[Colored geometric primitive data]

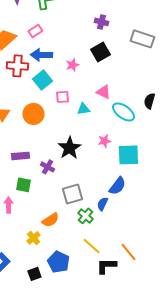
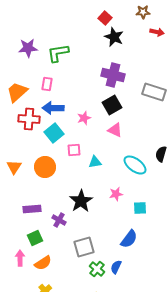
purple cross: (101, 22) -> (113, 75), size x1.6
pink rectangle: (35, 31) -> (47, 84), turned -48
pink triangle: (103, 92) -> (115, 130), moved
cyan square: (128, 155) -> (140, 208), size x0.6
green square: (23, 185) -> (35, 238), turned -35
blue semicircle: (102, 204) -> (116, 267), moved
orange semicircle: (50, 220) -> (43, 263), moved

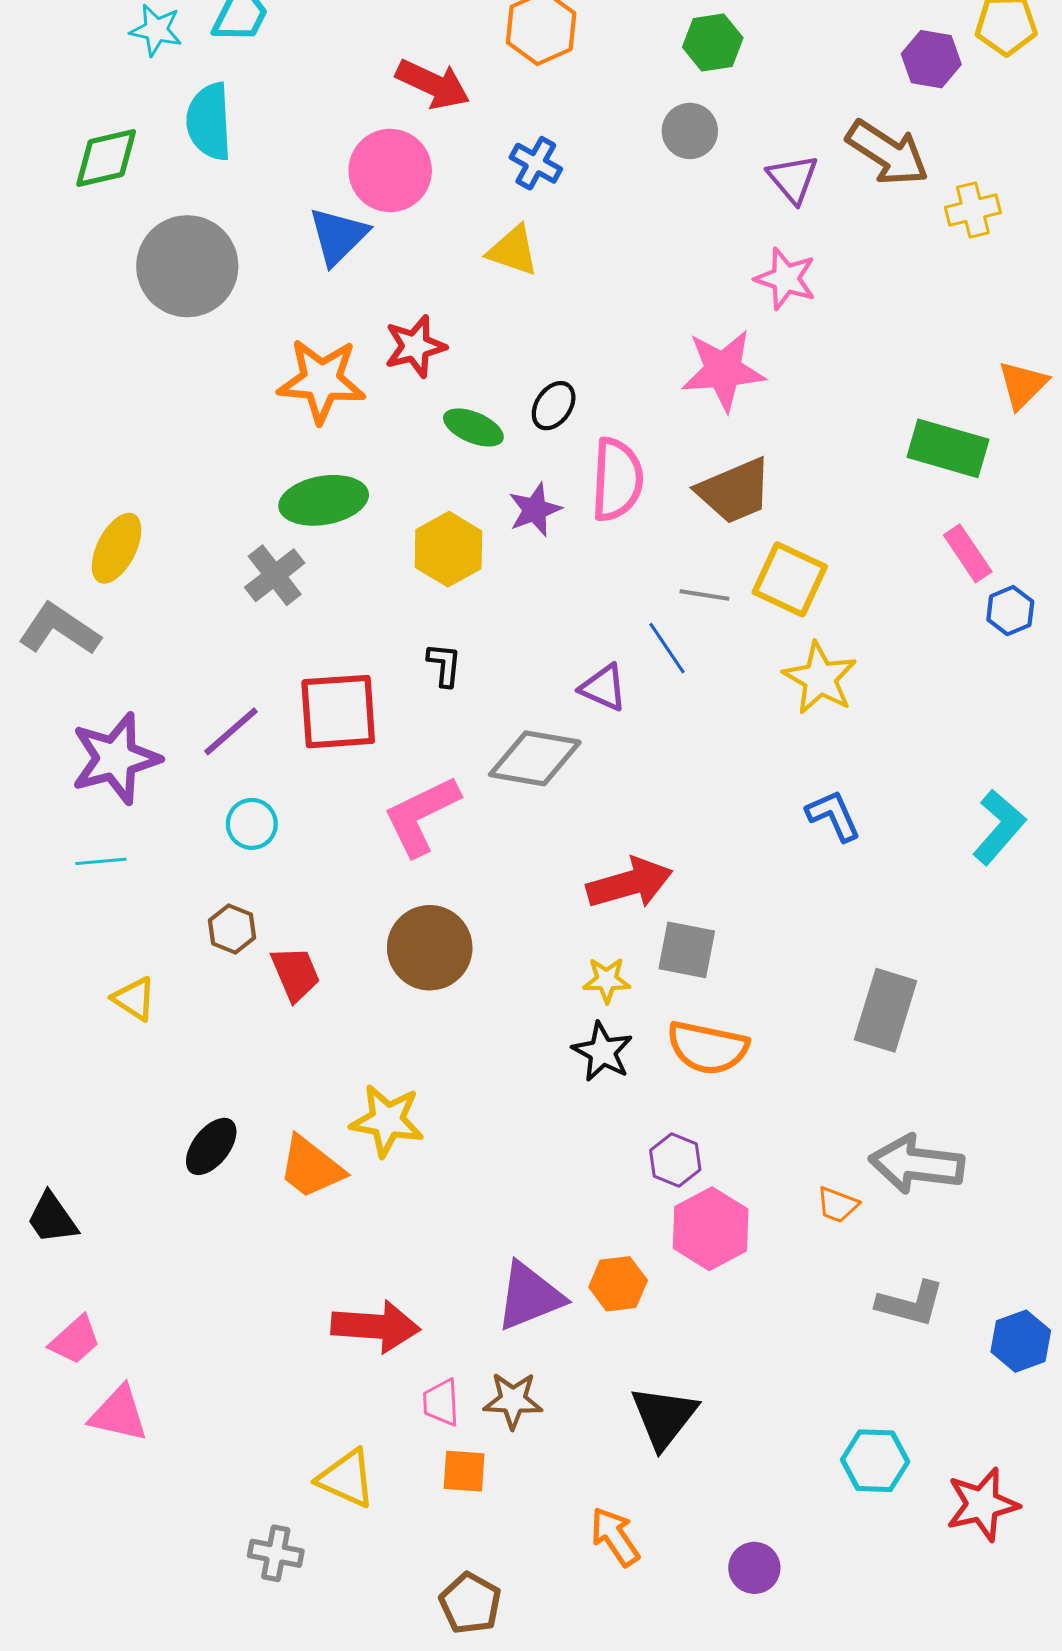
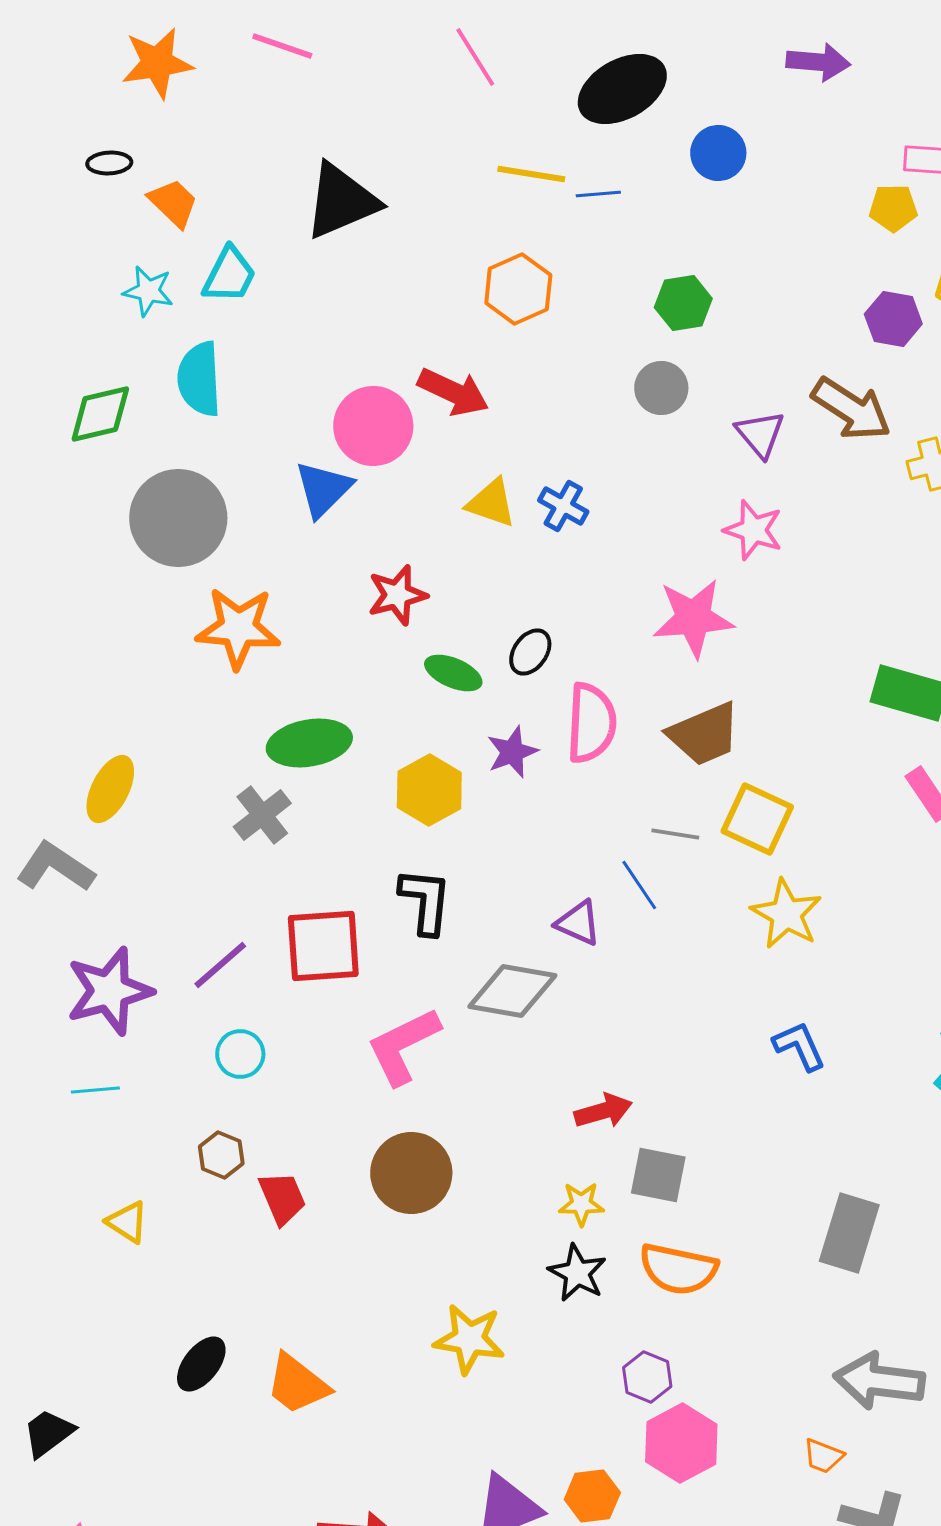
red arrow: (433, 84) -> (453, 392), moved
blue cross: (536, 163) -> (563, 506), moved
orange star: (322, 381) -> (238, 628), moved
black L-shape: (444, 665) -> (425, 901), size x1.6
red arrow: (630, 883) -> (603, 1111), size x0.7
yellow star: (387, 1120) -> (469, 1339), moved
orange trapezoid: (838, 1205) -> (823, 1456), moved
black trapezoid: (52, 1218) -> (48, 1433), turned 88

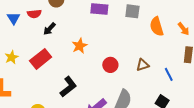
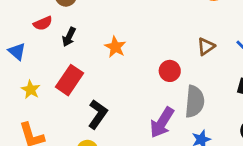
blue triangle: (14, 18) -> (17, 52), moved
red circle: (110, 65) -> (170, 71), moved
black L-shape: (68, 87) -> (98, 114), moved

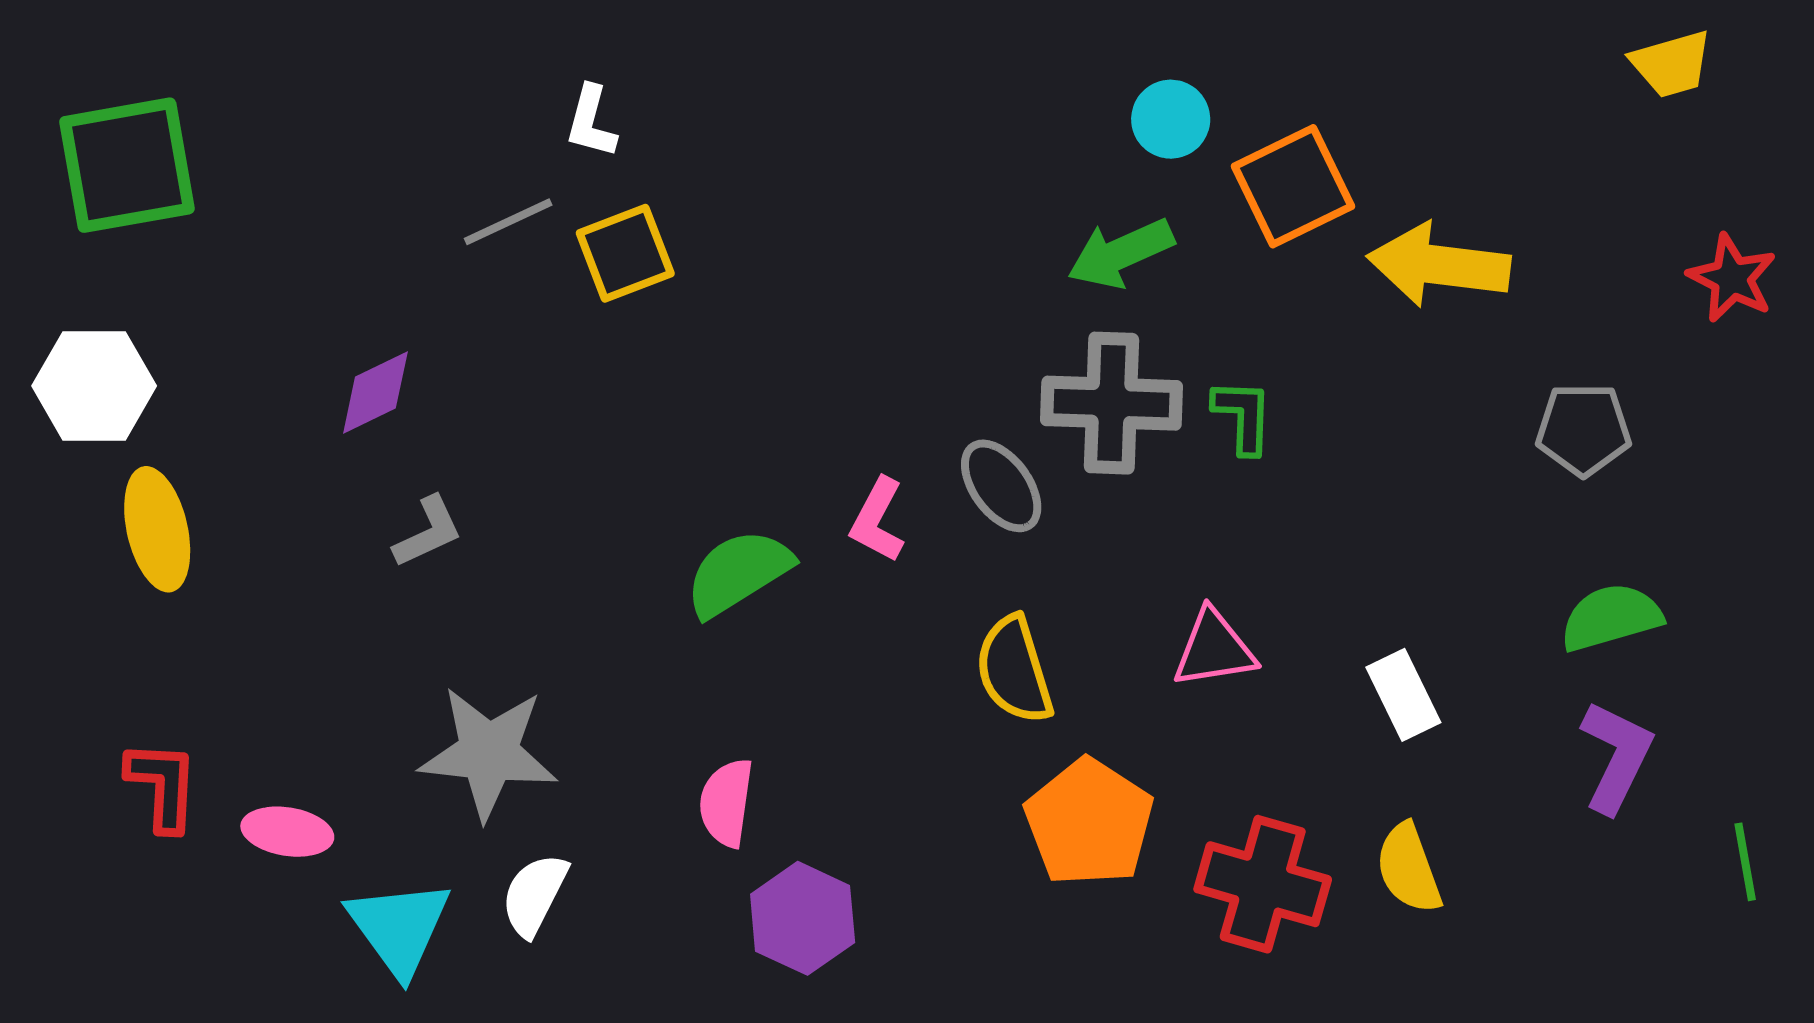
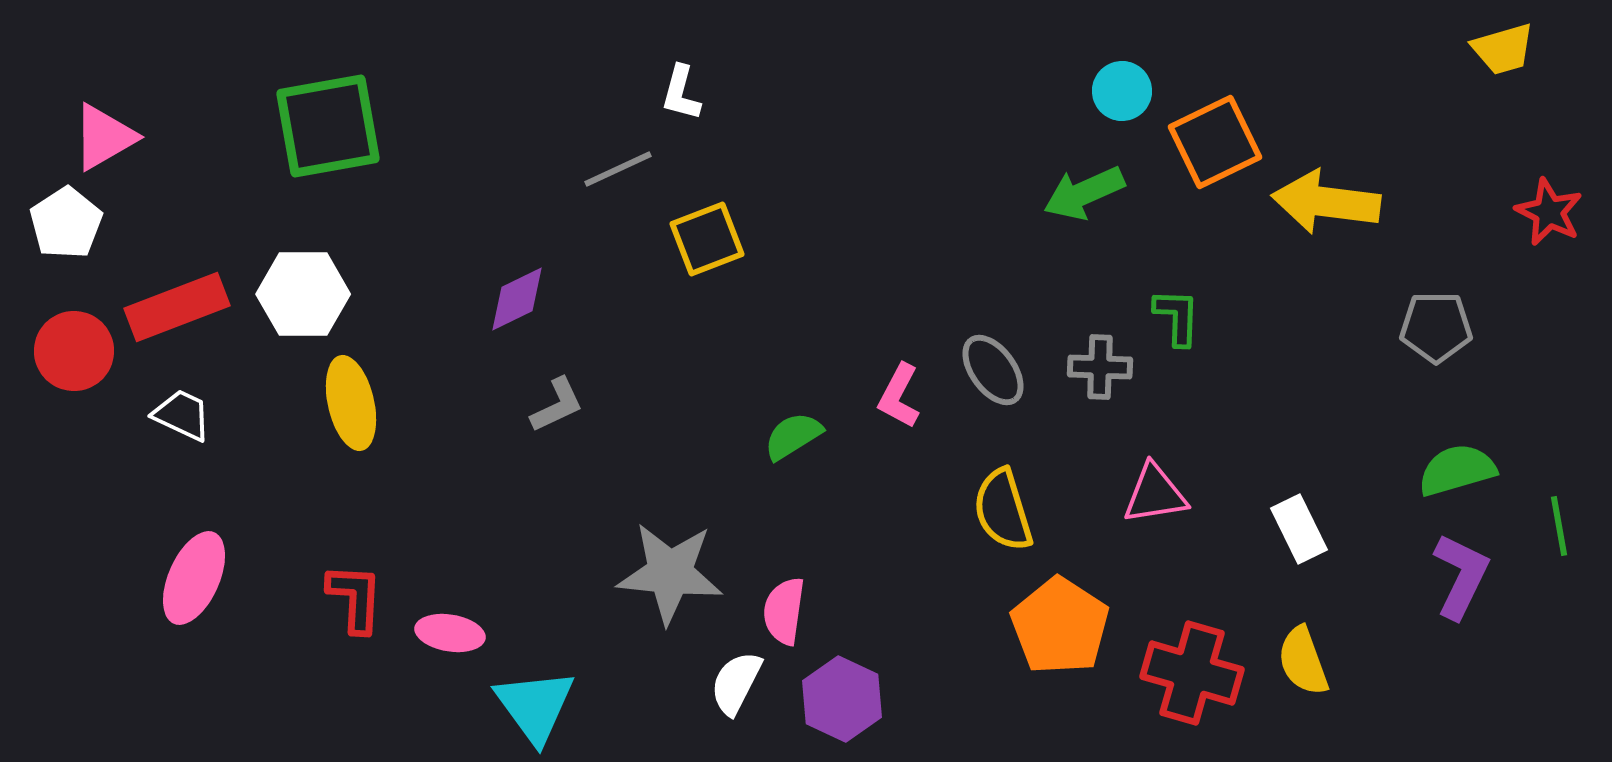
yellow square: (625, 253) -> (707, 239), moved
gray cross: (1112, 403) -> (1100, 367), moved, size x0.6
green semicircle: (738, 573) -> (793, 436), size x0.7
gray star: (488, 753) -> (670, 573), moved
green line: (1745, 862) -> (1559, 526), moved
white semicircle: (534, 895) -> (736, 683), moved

### [Problem to solve]
The answer must consist of the line containing "black L-shape: (444, 665)" and every line after it through the end of the records, retyped exactly, with all pictures left out.

### [Answer box]
black L-shape: (444, 665) -> (425, 901), size x1.6
red arrow: (630, 883) -> (603, 1111), size x0.7
yellow star: (387, 1120) -> (469, 1339), moved
orange trapezoid: (838, 1205) -> (823, 1456), moved
black trapezoid: (52, 1218) -> (48, 1433), turned 88

blue triangle: (14, 18) -> (17, 52), moved
red circle: (110, 65) -> (170, 71), moved
black L-shape: (68, 87) -> (98, 114), moved

yellow square: (625, 253) -> (707, 239), moved
gray cross: (1112, 403) -> (1100, 367), moved, size x0.6
green semicircle: (738, 573) -> (793, 436), size x0.7
gray star: (488, 753) -> (670, 573), moved
green line: (1745, 862) -> (1559, 526), moved
white semicircle: (534, 895) -> (736, 683), moved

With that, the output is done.